→ The task: Each line from the one containing "SW2: button (GND, RESET) -> none" to the end of the entries below is to be set down exactly; the pictures are not.

→ Collection entries:
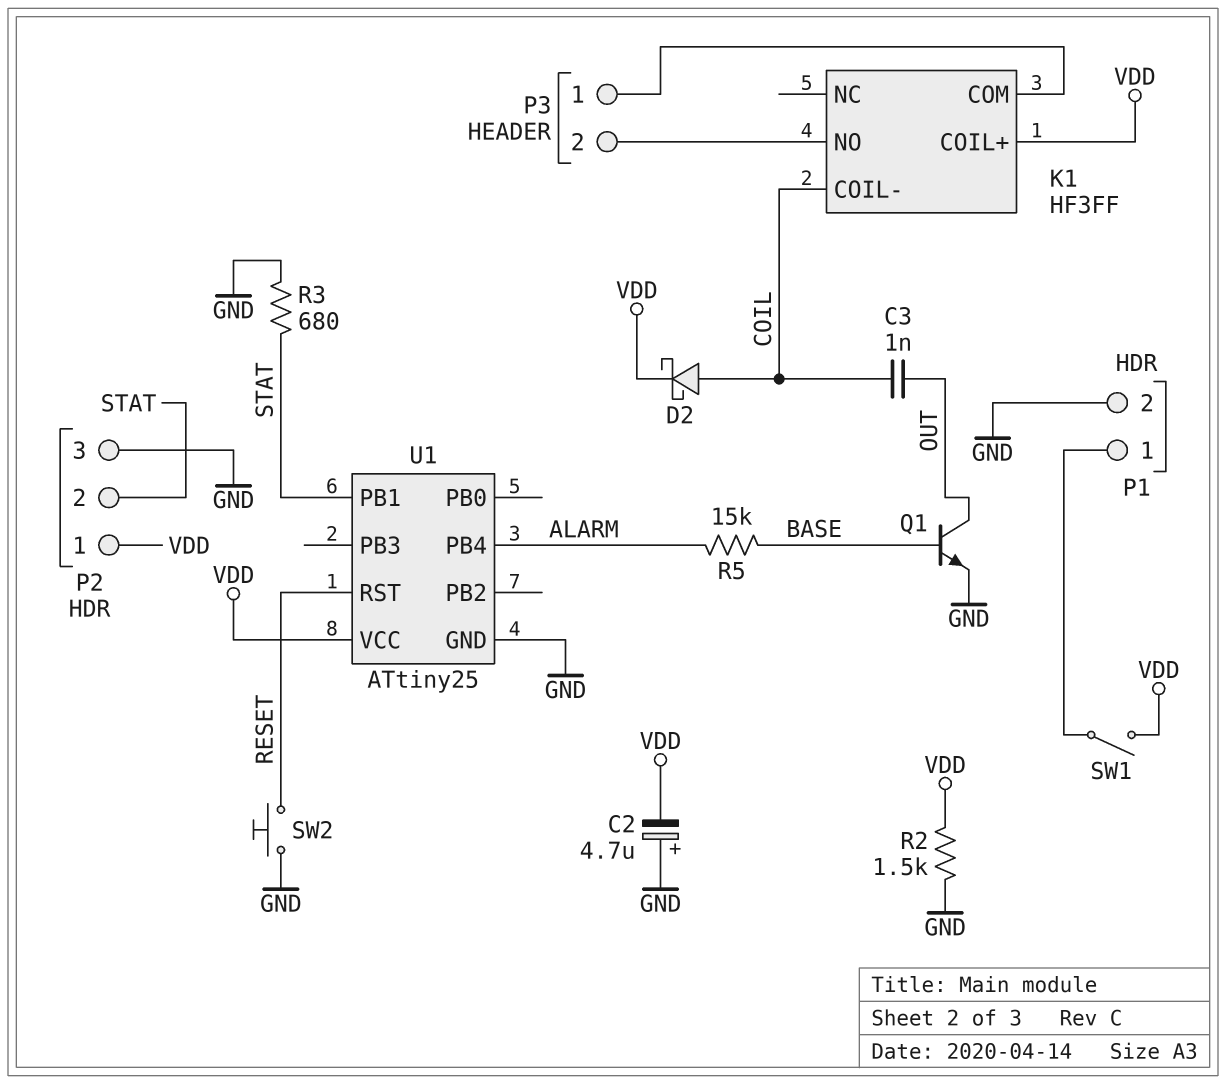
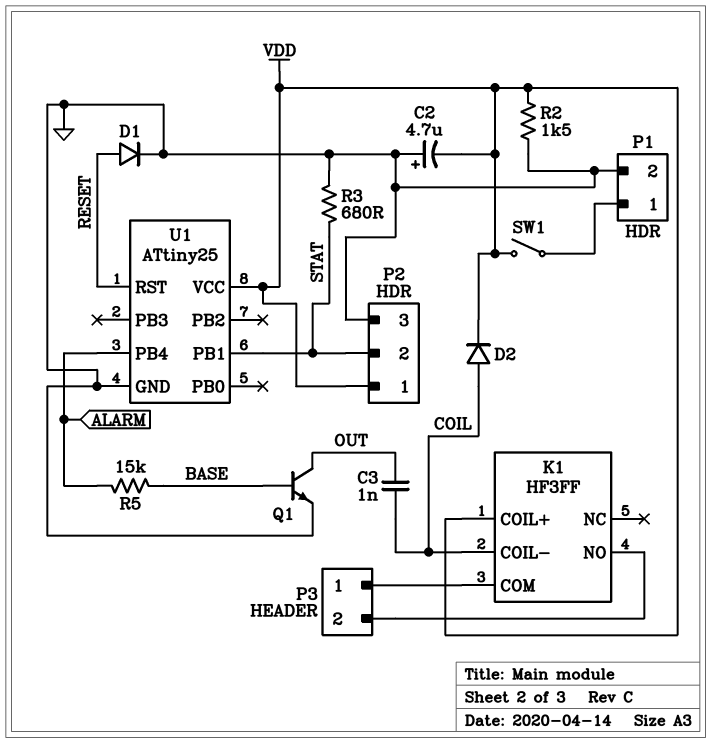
D1: none -> diode (A RESET, K GND)
D2: schottky (A COIL, K VDD) -> diode (A COIL, K VDD)
SW2: button (GND, RESET) -> none

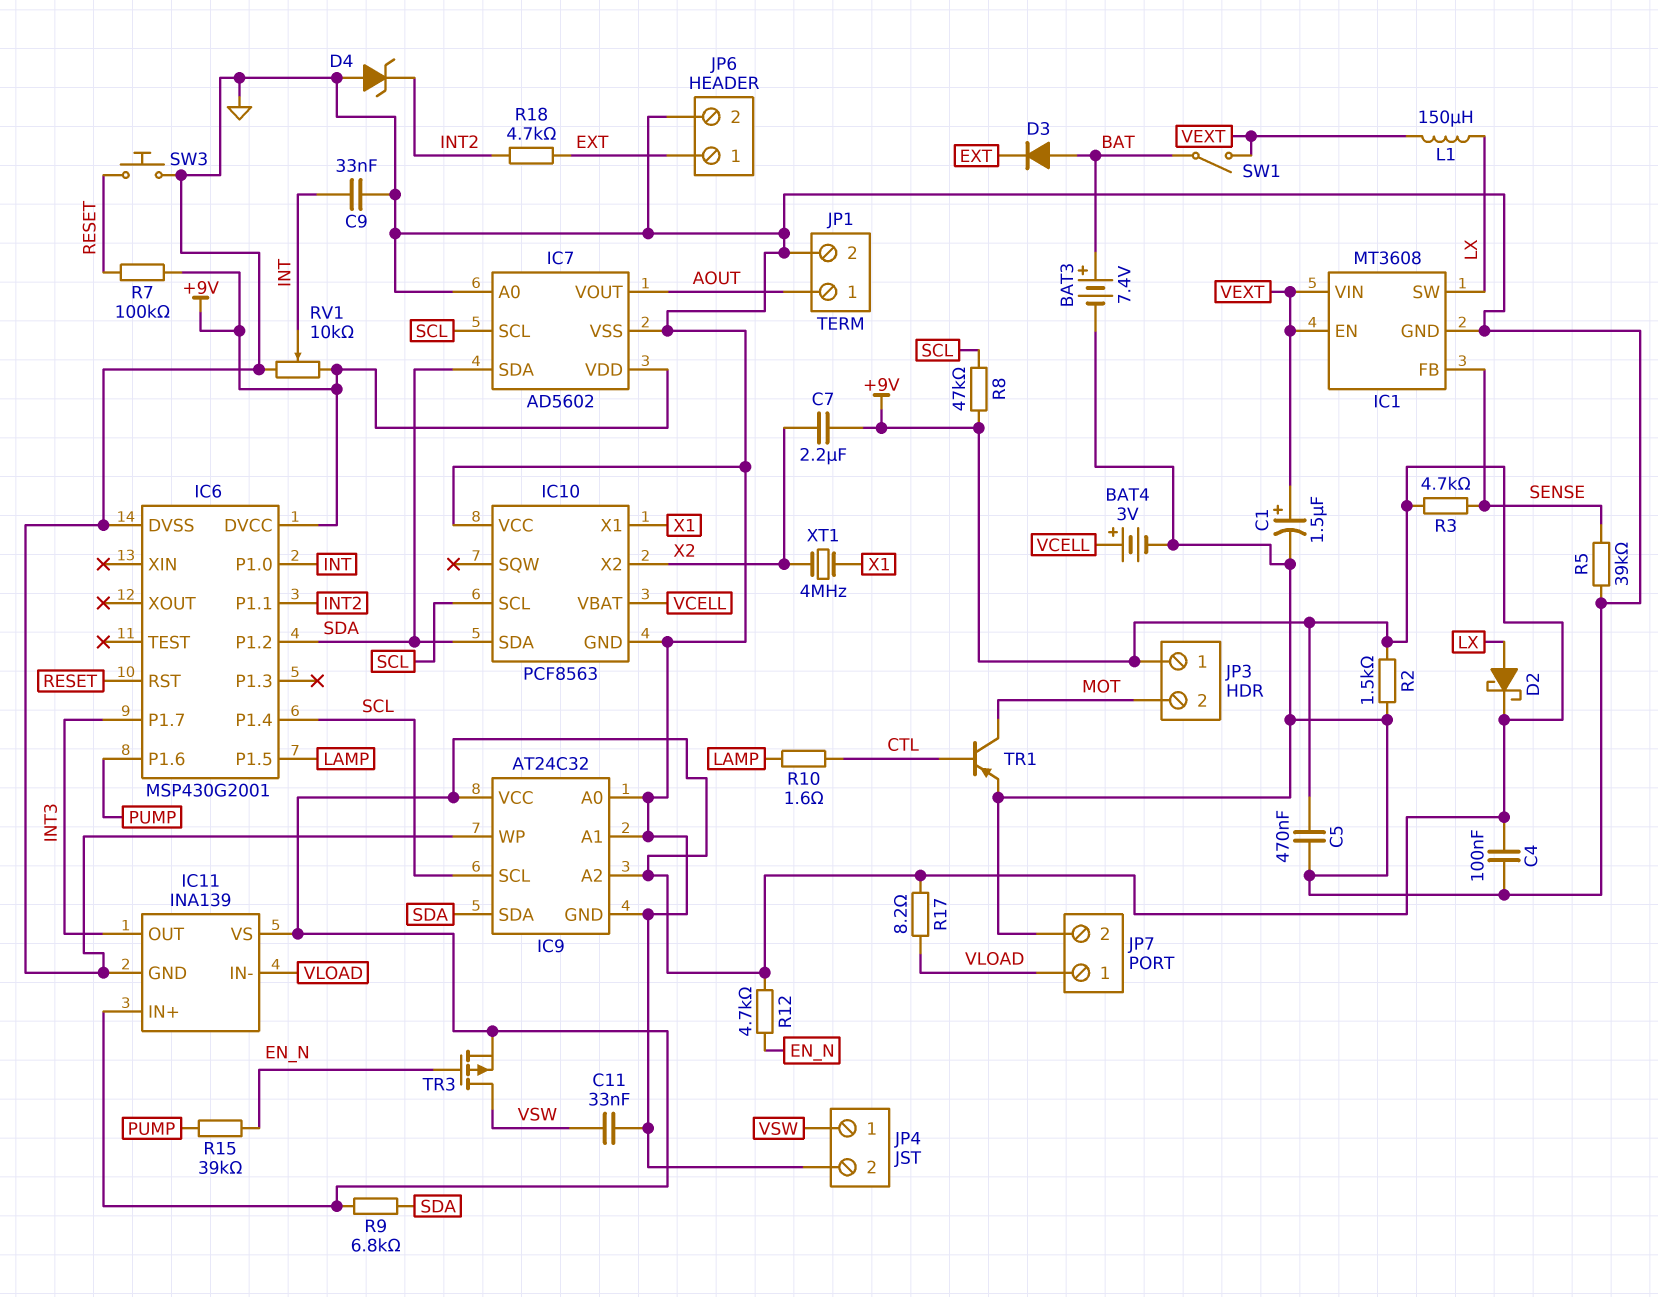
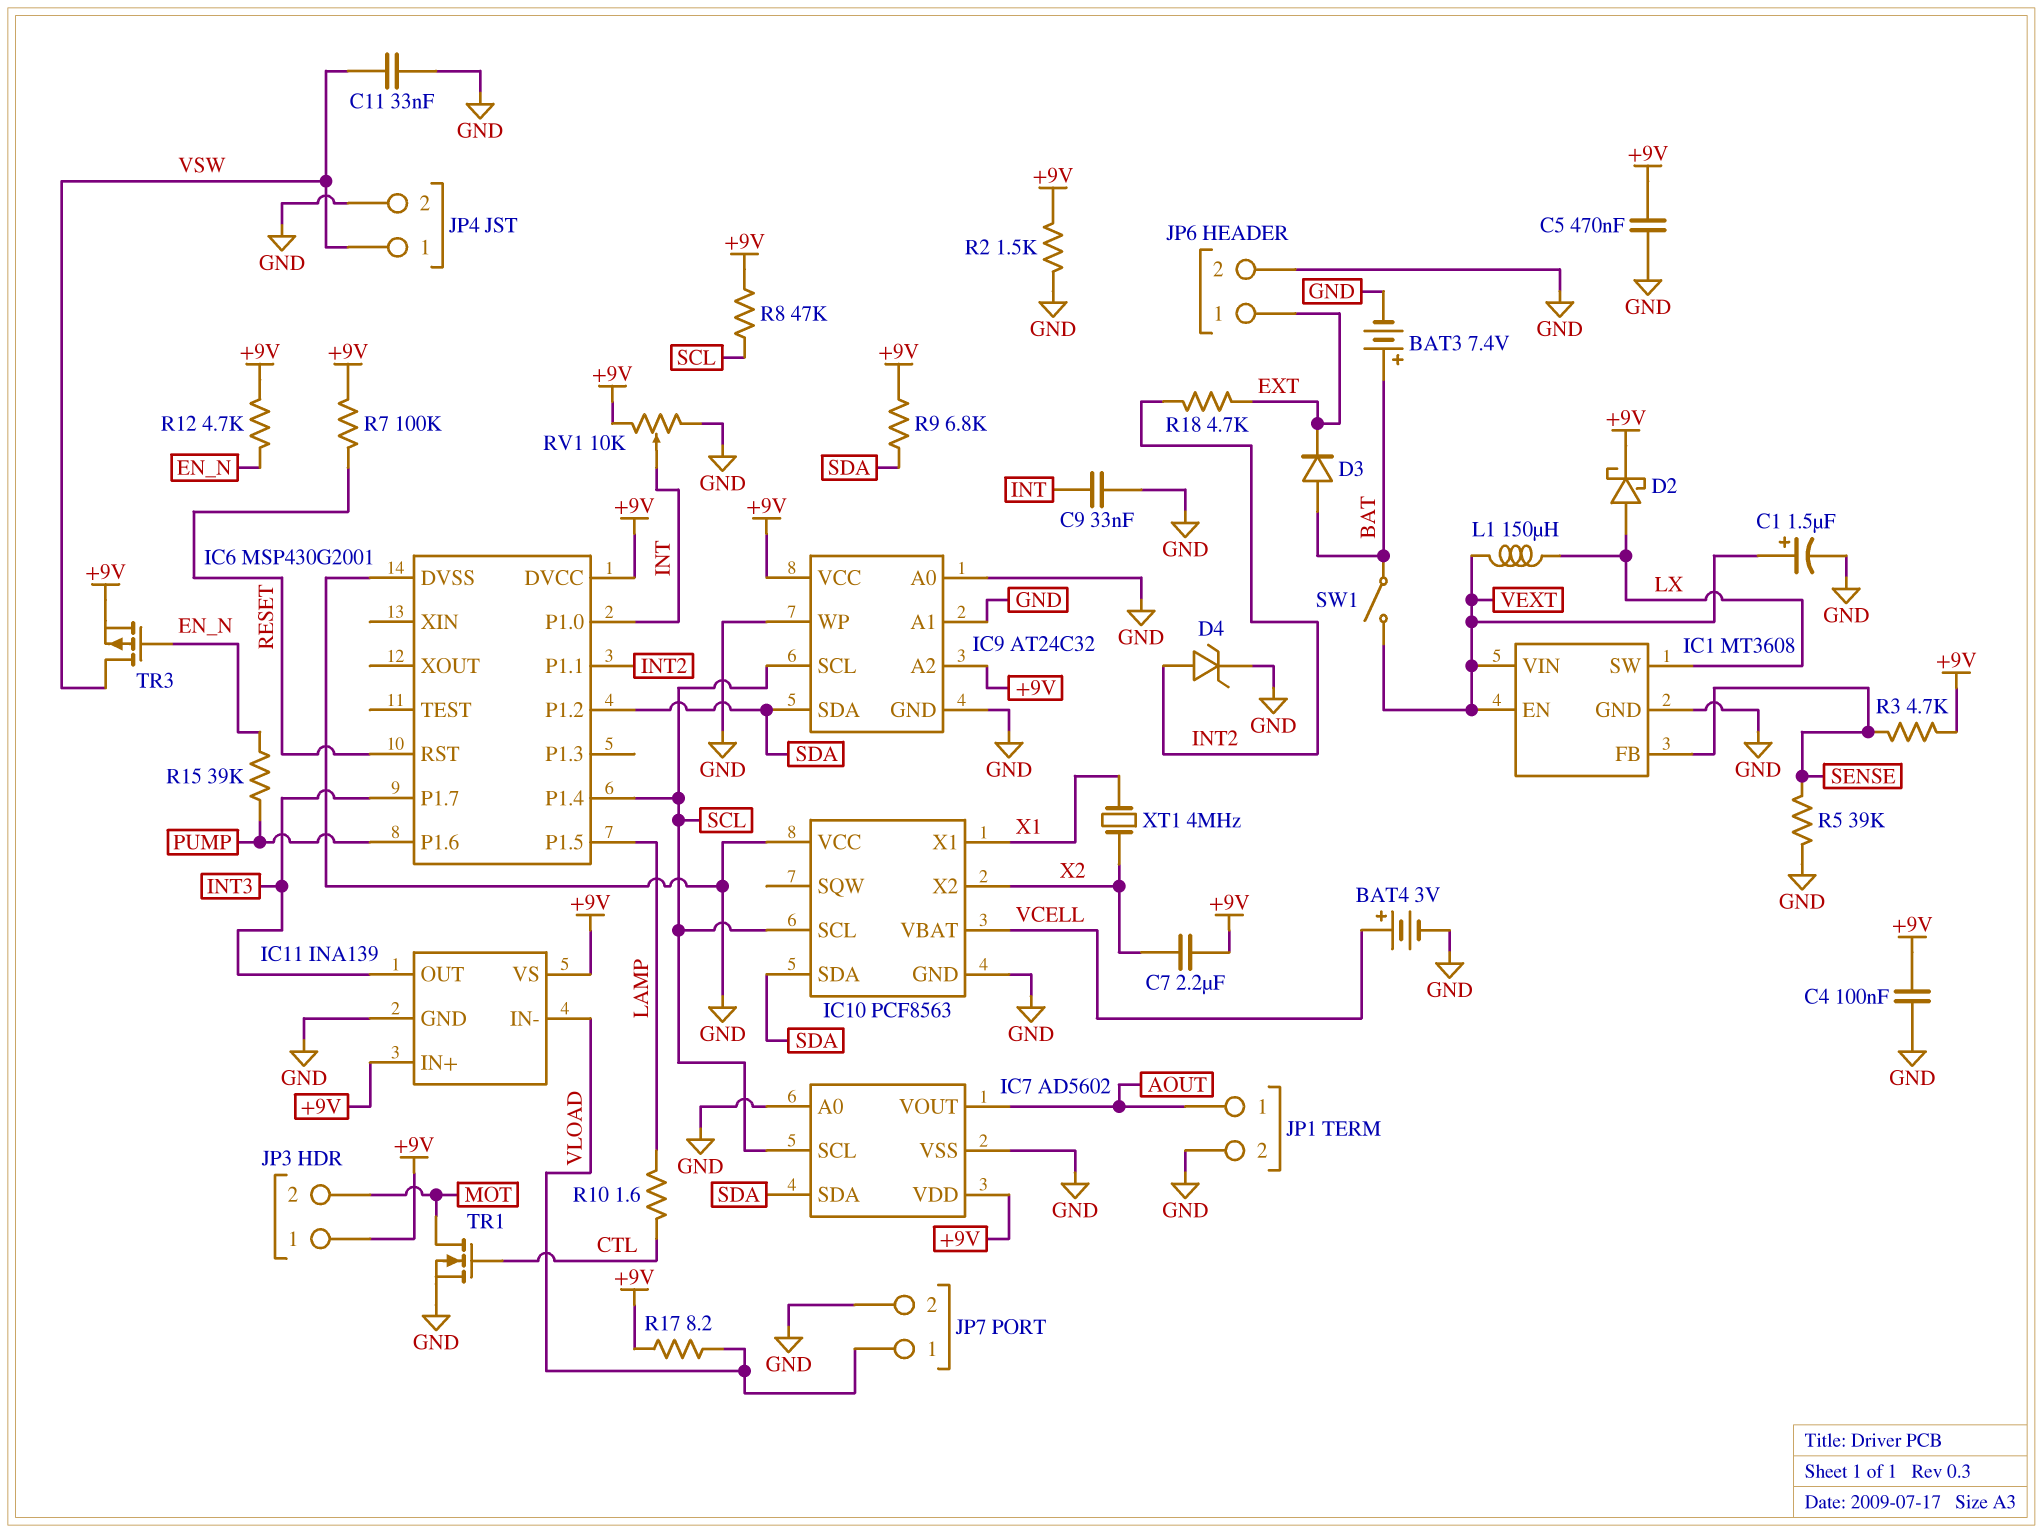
D4: zener (A GND, K INT2) -> zener (A INT2, K GND)
SW3: button (GND, RESET) -> none
TR1: PNP (B CTL, C MOT, E GND) -> NMOS (G CTL, D MOT, S GND)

→ Task output:
SW2: button (GND, RESET) -> none

D4: zener (A GND, K INT2) -> zener (A INT2, K GND)
SW3: button (GND, RESET) -> none
TR1: PNP (B CTL, C MOT, E GND) -> NMOS (G CTL, D MOT, S GND)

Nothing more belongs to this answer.